**RECORDS TO PROCESS**
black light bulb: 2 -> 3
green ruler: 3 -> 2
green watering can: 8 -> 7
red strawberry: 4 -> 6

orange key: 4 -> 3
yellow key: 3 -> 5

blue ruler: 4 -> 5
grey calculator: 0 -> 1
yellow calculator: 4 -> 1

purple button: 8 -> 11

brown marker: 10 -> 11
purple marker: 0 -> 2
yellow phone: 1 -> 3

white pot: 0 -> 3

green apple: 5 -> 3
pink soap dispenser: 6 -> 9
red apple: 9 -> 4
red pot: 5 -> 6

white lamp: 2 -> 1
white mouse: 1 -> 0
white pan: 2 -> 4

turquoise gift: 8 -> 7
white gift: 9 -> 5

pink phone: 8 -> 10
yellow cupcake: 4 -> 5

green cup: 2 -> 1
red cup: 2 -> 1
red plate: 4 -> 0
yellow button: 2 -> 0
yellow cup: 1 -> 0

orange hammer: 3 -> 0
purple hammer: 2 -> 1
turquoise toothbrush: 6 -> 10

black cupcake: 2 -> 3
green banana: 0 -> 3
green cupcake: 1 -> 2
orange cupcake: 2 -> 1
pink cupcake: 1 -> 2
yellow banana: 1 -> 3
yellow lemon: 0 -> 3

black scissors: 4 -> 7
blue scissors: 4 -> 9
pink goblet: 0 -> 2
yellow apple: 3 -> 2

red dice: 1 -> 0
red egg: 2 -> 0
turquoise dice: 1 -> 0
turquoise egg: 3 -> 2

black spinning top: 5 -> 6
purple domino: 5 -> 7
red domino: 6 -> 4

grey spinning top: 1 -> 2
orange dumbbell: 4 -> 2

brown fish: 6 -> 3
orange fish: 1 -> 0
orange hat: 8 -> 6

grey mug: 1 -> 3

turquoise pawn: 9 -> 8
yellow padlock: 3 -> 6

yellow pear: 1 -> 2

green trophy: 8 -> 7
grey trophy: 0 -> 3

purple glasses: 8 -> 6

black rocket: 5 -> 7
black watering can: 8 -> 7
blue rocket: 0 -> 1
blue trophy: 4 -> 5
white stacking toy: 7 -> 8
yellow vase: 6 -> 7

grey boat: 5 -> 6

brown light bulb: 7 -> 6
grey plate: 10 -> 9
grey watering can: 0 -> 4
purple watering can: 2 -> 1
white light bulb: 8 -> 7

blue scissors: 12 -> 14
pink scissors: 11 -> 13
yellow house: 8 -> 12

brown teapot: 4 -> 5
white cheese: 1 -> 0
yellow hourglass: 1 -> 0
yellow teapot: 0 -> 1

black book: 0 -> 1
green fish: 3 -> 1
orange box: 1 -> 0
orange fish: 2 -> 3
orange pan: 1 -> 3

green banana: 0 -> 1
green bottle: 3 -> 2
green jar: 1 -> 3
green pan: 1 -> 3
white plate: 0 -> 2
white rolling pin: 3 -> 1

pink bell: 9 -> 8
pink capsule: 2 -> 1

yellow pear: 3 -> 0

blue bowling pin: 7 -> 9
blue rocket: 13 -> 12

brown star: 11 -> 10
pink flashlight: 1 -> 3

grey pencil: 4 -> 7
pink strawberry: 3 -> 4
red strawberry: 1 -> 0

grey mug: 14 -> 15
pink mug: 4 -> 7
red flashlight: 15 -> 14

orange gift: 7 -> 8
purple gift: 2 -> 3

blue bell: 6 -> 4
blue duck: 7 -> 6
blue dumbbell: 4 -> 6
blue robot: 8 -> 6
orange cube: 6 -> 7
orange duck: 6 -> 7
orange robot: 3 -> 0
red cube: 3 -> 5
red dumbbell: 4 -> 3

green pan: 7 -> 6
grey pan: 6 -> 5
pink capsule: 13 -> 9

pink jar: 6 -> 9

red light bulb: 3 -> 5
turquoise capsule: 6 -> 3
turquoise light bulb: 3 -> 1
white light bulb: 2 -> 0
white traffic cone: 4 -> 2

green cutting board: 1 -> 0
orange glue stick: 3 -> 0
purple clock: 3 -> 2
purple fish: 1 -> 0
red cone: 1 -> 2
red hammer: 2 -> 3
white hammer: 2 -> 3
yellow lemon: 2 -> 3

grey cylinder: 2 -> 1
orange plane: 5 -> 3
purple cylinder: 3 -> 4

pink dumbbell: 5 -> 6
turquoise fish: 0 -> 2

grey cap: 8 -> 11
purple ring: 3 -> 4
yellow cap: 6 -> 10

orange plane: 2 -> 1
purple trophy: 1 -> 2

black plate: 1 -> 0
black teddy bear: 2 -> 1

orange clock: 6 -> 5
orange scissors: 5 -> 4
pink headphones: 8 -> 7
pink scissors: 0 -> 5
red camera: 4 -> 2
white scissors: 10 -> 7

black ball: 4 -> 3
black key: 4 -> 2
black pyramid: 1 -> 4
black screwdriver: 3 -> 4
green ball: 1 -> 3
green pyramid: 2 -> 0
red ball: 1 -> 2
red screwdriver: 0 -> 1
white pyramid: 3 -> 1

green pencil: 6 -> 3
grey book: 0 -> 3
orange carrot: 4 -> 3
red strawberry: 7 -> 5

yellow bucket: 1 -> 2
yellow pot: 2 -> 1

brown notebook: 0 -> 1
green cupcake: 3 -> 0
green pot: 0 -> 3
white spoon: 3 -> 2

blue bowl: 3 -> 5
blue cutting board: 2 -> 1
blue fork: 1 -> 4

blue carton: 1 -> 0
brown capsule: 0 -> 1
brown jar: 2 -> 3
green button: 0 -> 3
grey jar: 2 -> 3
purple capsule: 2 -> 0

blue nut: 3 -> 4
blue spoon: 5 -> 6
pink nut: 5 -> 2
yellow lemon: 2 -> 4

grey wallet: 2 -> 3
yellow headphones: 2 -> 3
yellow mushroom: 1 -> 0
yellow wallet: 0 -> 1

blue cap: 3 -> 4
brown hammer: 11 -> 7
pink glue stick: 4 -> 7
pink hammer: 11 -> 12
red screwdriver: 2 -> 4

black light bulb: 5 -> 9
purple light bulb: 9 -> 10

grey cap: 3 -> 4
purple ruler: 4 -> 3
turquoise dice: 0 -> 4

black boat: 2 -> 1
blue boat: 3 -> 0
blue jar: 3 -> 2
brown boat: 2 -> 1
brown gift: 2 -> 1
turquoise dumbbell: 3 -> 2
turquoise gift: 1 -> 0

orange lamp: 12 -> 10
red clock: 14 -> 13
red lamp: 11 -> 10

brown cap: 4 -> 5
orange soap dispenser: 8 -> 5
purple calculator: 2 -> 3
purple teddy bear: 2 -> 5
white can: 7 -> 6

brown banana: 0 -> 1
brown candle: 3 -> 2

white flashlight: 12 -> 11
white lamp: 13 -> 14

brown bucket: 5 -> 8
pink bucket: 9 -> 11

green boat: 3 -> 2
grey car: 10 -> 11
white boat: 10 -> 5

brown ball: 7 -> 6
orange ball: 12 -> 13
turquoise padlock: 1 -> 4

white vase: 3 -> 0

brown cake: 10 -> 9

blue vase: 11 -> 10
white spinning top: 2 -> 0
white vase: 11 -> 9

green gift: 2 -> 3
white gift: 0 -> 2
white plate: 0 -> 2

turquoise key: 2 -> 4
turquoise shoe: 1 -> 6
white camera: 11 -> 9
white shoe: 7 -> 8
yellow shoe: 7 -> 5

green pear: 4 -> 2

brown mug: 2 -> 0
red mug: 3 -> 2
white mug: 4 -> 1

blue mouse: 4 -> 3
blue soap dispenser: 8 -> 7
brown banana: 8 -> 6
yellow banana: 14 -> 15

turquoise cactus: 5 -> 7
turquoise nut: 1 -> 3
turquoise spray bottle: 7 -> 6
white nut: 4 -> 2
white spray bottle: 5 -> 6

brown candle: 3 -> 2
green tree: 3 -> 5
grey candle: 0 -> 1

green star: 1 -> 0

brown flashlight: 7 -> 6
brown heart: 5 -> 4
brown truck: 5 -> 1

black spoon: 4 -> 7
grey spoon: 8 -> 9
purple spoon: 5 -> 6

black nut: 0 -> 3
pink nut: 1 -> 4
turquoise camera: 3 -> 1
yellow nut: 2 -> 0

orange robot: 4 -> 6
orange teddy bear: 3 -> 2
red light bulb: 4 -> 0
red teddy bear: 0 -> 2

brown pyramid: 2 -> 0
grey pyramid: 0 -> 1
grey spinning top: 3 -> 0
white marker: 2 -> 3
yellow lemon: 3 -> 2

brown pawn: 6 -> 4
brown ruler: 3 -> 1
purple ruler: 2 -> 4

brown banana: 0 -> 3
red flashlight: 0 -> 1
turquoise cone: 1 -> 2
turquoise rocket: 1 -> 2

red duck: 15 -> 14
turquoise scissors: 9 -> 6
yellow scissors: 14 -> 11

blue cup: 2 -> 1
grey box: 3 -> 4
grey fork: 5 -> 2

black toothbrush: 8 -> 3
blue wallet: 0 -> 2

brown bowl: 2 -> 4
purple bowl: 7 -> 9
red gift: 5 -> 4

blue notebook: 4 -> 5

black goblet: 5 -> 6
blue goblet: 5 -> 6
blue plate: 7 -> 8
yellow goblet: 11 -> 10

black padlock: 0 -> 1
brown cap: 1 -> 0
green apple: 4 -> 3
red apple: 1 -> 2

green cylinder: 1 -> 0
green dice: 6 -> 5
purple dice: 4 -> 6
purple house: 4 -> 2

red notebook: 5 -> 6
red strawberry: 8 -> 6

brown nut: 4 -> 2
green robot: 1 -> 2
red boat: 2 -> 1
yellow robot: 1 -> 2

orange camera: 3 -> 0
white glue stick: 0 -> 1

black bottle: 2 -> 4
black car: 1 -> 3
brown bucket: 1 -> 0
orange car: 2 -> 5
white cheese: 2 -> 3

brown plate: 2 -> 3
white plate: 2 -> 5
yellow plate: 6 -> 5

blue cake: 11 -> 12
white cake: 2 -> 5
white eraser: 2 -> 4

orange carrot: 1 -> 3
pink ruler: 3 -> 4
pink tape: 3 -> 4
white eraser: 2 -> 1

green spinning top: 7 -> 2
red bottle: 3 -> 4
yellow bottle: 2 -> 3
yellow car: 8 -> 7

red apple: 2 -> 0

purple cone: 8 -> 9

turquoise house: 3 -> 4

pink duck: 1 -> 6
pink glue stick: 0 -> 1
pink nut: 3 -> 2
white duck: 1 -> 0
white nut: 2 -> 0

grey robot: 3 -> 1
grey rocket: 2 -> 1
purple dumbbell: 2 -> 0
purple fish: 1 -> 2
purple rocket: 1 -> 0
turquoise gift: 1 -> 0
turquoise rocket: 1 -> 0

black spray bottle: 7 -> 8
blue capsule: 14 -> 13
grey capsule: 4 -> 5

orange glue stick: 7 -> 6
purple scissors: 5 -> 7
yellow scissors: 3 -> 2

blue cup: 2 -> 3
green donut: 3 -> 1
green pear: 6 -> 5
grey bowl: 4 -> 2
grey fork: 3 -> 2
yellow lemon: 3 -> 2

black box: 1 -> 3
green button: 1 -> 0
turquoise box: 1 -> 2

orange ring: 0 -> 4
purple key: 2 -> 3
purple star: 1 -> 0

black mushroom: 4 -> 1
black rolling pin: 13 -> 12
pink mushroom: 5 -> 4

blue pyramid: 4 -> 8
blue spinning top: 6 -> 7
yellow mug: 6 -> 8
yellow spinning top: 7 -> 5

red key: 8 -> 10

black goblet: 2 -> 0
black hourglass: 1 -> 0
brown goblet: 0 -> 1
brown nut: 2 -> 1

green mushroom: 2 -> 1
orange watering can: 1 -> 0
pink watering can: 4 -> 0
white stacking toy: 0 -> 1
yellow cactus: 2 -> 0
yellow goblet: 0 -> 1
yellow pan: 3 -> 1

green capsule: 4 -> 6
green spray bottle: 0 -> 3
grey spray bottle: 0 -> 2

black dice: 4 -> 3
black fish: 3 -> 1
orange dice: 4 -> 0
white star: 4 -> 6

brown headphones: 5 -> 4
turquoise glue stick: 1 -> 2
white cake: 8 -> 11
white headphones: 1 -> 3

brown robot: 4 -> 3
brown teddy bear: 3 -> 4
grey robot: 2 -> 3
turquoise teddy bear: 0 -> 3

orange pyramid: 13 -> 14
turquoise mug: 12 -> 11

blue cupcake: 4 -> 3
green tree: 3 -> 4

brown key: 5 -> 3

**WHAT THIS TASK INVOLVES**
Set down only the lines above that fall between the line holding "purple light bulb: 9 -> 10" and the line holding "white vase: 11 -> 9", inclusive, keeping each exact.

**WRITTEN REPLY**
purple light bulb: 9 -> 10

grey cap: 3 -> 4
purple ruler: 4 -> 3
turquoise dice: 0 -> 4

black boat: 2 -> 1
blue boat: 3 -> 0
blue jar: 3 -> 2
brown boat: 2 -> 1
brown gift: 2 -> 1
turquoise dumbbell: 3 -> 2
turquoise gift: 1 -> 0

orange lamp: 12 -> 10
red clock: 14 -> 13
red lamp: 11 -> 10

brown cap: 4 -> 5
orange soap dispenser: 8 -> 5
purple calculator: 2 -> 3
purple teddy bear: 2 -> 5
white can: 7 -> 6

brown banana: 0 -> 1
brown candle: 3 -> 2

white flashlight: 12 -> 11
white lamp: 13 -> 14

brown bucket: 5 -> 8
pink bucket: 9 -> 11

green boat: 3 -> 2
grey car: 10 -> 11
white boat: 10 -> 5

brown ball: 7 -> 6
orange ball: 12 -> 13
turquoise padlock: 1 -> 4

white vase: 3 -> 0

brown cake: 10 -> 9

blue vase: 11 -> 10
white spinning top: 2 -> 0
white vase: 11 -> 9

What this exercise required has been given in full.